Bisakah Anda mengulangi semua catatan di bawah ini kata demi kata, tetapi tanpa menyertakan gambarnya?

[Entri tersimpan]
---------------

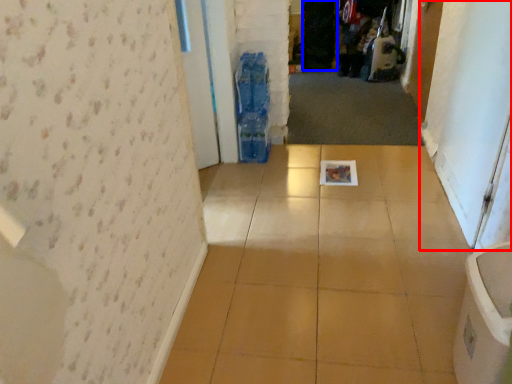
Question: Among these objects, which one is nearest to the camera, screen door (highlighted by a red box) or screen door (highlighted by a blue box)?

Choices:
 (A) screen door
 (B) screen door

Answer: (A)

---------------

- PENYELESAIAN
Question: Among these objects, which one is nearest to the camera, screen door (highlighted by a red box) or screen door (highlighted by a blue box)?

Choices:
 (A) screen door
 (B) screen door

Answer: (A)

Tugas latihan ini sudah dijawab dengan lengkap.